• _Work instruction_: Repeat each record below exactly as it is written.

• _Source data_:

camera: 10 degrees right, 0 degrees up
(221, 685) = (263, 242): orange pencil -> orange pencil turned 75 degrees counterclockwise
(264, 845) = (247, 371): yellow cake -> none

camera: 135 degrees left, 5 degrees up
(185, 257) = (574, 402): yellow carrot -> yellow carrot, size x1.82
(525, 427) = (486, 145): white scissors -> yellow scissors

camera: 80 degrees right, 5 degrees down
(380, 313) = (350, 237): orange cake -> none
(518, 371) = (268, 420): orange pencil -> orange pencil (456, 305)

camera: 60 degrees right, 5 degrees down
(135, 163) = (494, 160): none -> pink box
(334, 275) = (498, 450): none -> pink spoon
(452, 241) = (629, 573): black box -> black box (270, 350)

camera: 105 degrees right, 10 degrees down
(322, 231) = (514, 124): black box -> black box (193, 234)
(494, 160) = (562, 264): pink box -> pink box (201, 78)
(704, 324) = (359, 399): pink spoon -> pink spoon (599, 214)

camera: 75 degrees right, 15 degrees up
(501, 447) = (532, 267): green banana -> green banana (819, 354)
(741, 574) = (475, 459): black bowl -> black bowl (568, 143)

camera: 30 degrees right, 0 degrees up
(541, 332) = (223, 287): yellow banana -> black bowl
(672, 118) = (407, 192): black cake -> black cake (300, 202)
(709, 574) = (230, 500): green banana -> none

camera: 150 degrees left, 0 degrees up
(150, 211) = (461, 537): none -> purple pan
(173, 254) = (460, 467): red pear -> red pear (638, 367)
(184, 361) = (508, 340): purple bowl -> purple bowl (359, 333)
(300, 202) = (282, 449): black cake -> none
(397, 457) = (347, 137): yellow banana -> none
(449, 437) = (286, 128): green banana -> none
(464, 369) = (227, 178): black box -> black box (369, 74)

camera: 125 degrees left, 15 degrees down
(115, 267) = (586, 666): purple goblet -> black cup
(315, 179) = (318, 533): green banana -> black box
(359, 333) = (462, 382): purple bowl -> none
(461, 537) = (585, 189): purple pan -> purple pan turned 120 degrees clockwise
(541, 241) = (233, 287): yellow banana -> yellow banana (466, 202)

• _Task solution_:
camera: 10 degrees right, 0 degrees up
(221, 685) = (263, 242): orange pencil -> orange pencil turned 75 degrees counterclockwise
(264, 845) = (247, 371): yellow cake -> none

camera: 135 degrees left, 5 degrees up
(185, 257) = (574, 402): yellow carrot -> yellow carrot, size x1.82
(525, 427) = (486, 145): white scissors -> yellow scissors

camera: 80 degrees right, 5 degrees down
(380, 313) = (350, 237): orange cake -> none
(518, 371) = (268, 420): orange pencil -> orange pencil (456, 305)

camera: 60 degrees right, 5 degrees down
(135, 163) = (494, 160): none -> pink box
(334, 275) = (498, 450): none -> pink spoon
(452, 241) = (629, 573): black box -> black box (270, 350)

camera: 105 degrees right, 10 degrees down
(322, 231) = (514, 124): black box -> black box (193, 234)
(494, 160) = (562, 264): pink box -> pink box (201, 78)
(704, 324) = (359, 399): pink spoon -> pink spoon (599, 214)

camera: 75 degrees right, 15 degrees up
(501, 447) = (532, 267): green banana -> green banana (819, 354)
(741, 574) = (475, 459): black bowl -> black bowl (568, 143)

camera: 30 degrees right, 0 degrees up
(541, 332) = (223, 287): yellow banana -> black bowl
(672, 118) = (407, 192): black cake -> black cake (300, 202)
(709, 574) = (230, 500): green banana -> none

camera: 150 degrees left, 0 degrees up
(150, 211) = (461, 537): none -> purple pan
(173, 254) = (460, 467): red pear -> red pear (638, 367)
(184, 361) = (508, 340): purple bowl -> purple bowl (359, 333)
(300, 202) = (282, 449): black cake -> none
(397, 457) = (347, 137): yellow banana -> none
(449, 437) = (286, 128): green banana -> none
(464, 369) = (227, 178): black box -> black box (369, 74)

camera: 125 degrees left, 15 degrees down
(115, 267) = (586, 666): purple goblet -> black cup
(315, 179) = (318, 533): green banana -> black box
(359, 333) = (462, 382): purple bowl -> none
(461, 537) = (585, 189): purple pan -> purple pan turned 120 degrees clockwise
(541, 241) = (233, 287): yellow banana -> yellow banana (466, 202)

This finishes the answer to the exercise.